(EXERCISE)
Carry over every entry exactly as written, though not the pictures it contains.

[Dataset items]
========================================

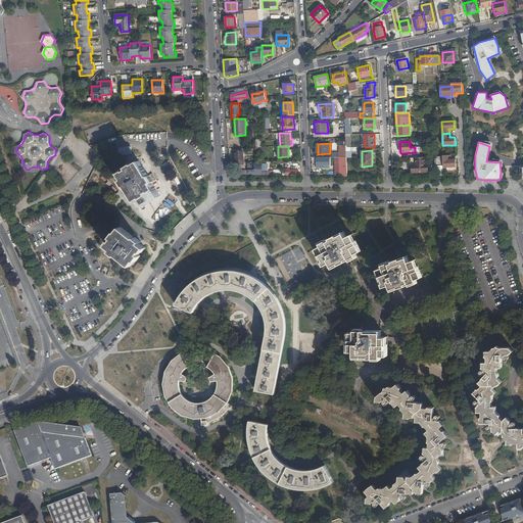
[(243,164),(243,151),(234,151),(234,155),(235,155),(235,164),(243,164)]
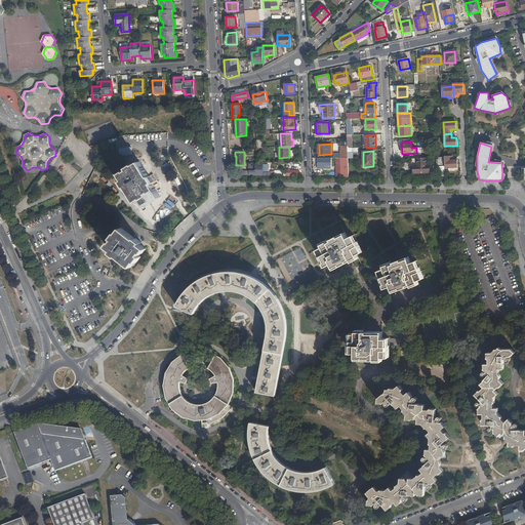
[(111,158),(108,154),(98,161),(102,165),(111,158)]
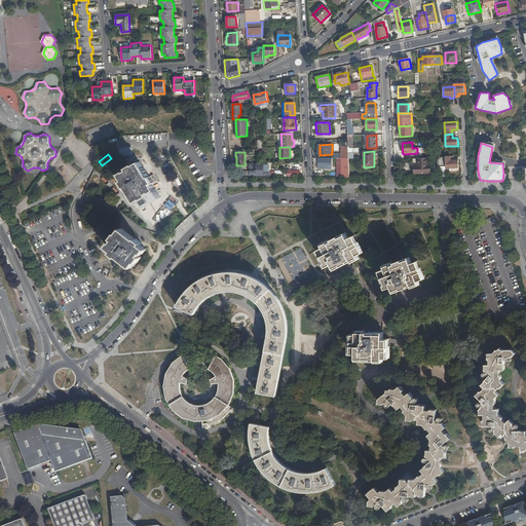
[(453,156),(446,156),(446,168),(459,167),(458,160),(453,160),(453,156)]
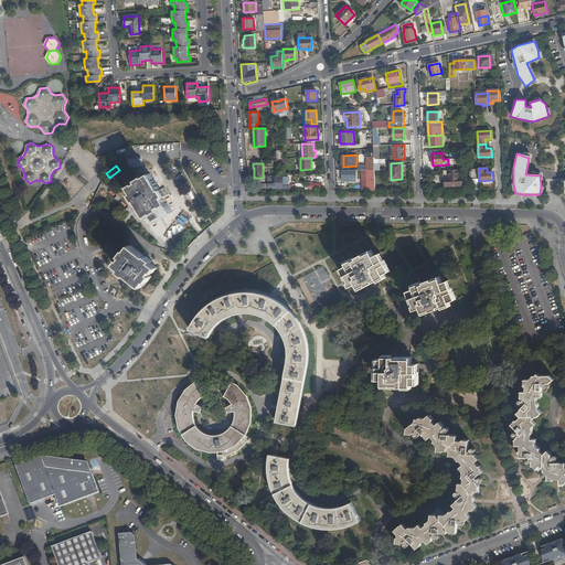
[(467,178),(479,178),(478,169),(467,169),(467,178)]
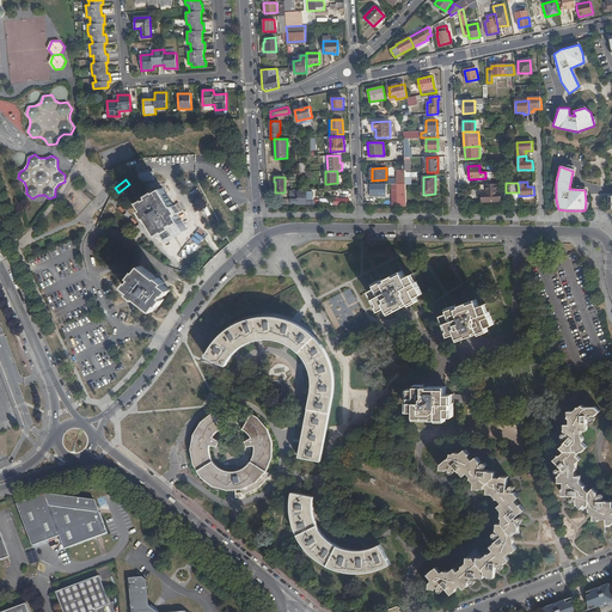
[(385,195),(385,184),(369,184),(369,195),(385,195)]
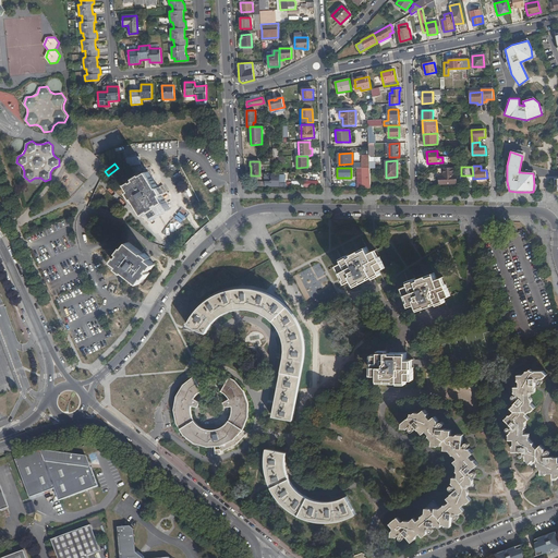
[(445,169),(445,177),(440,177),(440,182),(456,182),(456,177),(452,177),(452,169),(445,169)]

========================================

(TASK SOLUTION)
[(243,164),(243,151),(234,151),(234,155),(235,155),(235,164),(243,164)]
[(111,158),(108,154),(98,161),(102,165),(111,158)]
[(453,156),(446,156),(446,168),(459,167),(458,160),(453,160),(453,156)]
[(467,178),(479,178),(478,169),(467,169),(467,178)]
[(385,195),(385,184),(369,184),(369,195),(385,195)]
[(445,169),(445,177),(440,177),(440,182),(456,182),(456,177),(452,177),(452,169),(445,169)]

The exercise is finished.